### What is being asked
Exactly reproduce all the records, keeping pictures out of the copy.

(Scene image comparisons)
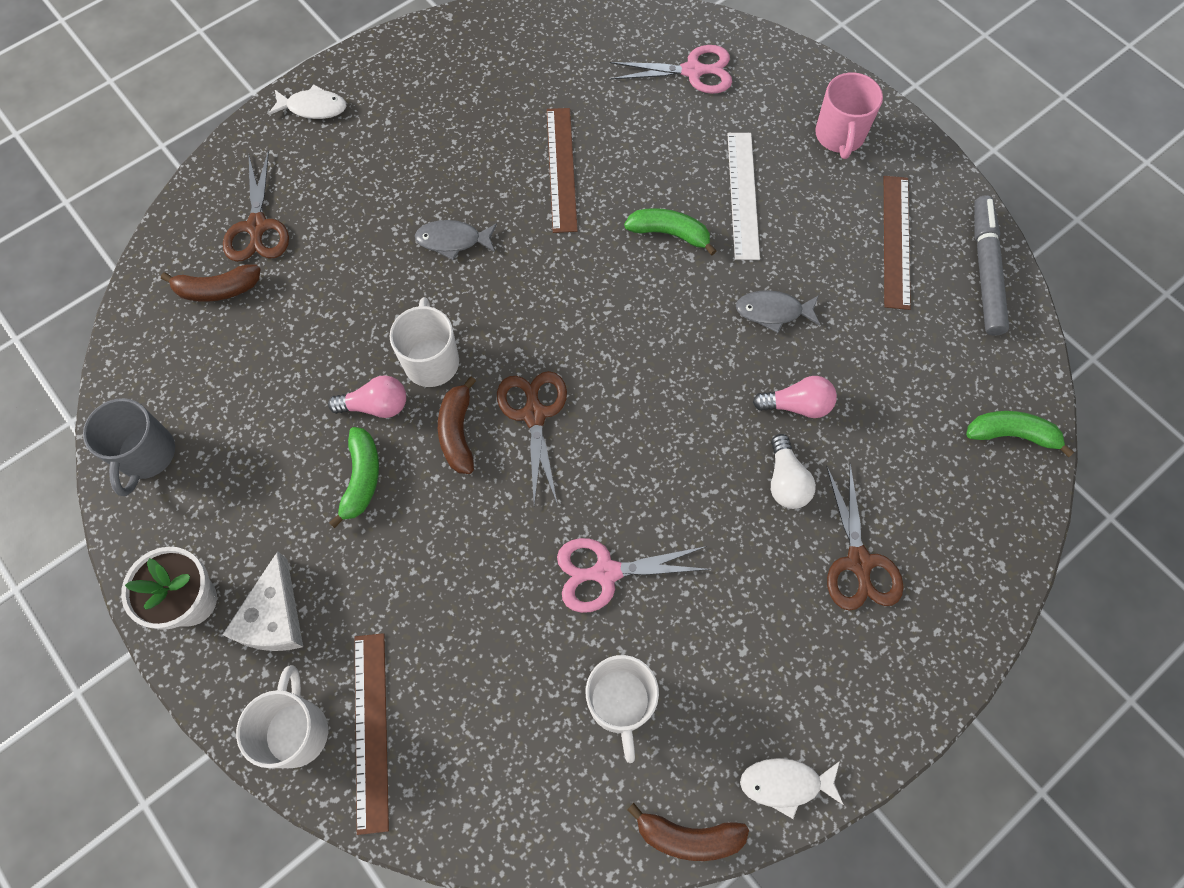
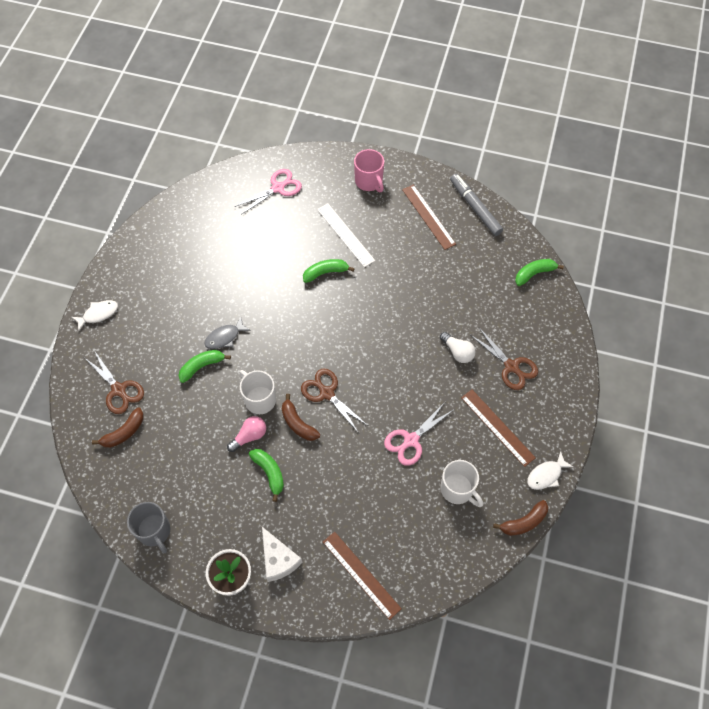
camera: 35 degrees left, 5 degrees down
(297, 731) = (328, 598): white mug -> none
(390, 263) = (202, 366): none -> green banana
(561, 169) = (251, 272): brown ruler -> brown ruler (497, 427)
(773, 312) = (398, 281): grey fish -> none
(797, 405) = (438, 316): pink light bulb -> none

### Problem solution
camera: 35 degrees left, 5 degrees down
(297, 731) = (328, 598): white mug -> none
(390, 263) = (202, 366): none -> green banana
(561, 169) = (251, 272): brown ruler -> brown ruler (497, 427)
(773, 312) = (398, 281): grey fish -> none
(797, 405) = (438, 316): pink light bulb -> none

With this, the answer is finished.